- Work instruction
Each record that follows should be duplicated exactly, except for its pictures.

- Entries shown
##############################

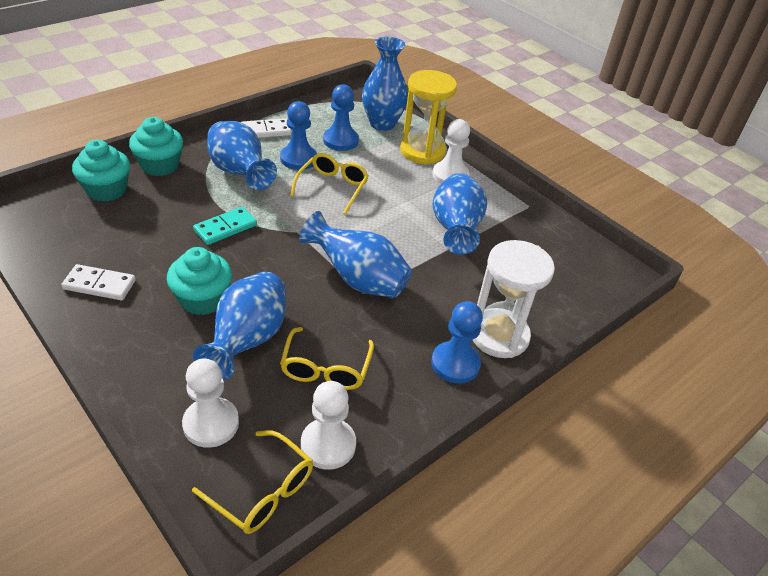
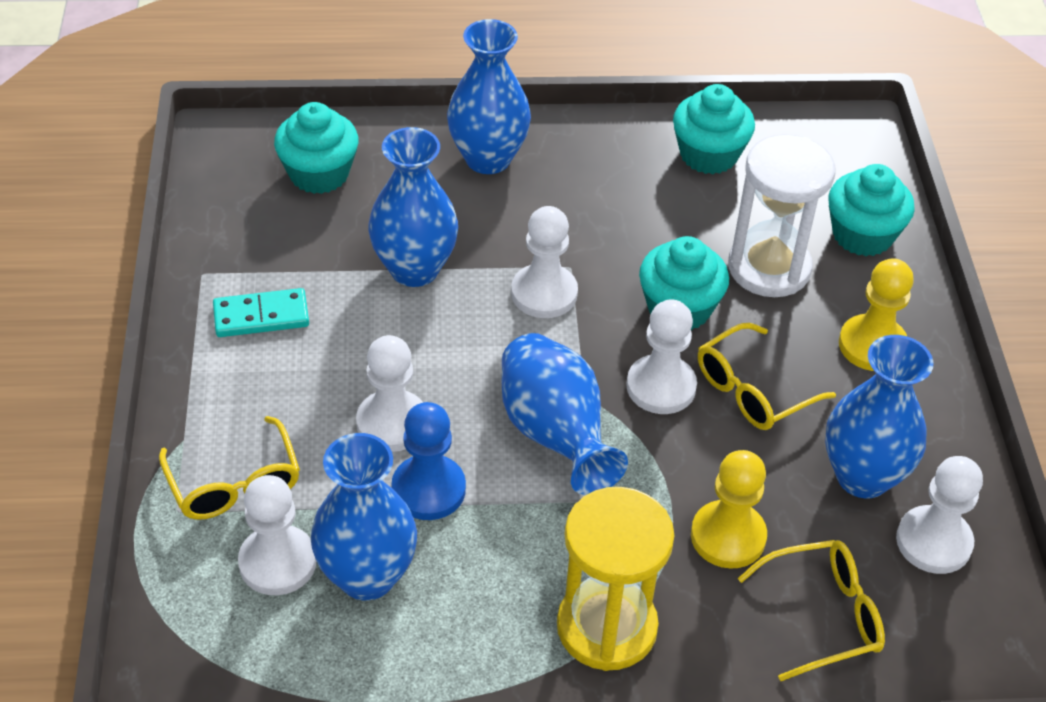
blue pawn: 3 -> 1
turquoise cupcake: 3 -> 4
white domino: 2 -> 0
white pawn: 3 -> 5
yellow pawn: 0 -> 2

##############################

- Reply to the exercise
blue pawn: 3 -> 1
turquoise cupcake: 3 -> 4
white domino: 2 -> 0
white pawn: 3 -> 5
yellow pawn: 0 -> 2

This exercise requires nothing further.